About this exercise | Return the line containing "(277, 417) = (261, 471): turquoise" and all lines after it exactly; stop at the end of the material.

Collected data |
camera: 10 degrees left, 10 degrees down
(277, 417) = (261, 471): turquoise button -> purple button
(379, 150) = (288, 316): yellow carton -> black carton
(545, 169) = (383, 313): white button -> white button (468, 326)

Task solution |
(277, 417) = (261, 471): turquoise button -> purple button
(379, 150) = (288, 316): yellow carton -> black carton
(545, 169) = (383, 313): white button -> white button (468, 326)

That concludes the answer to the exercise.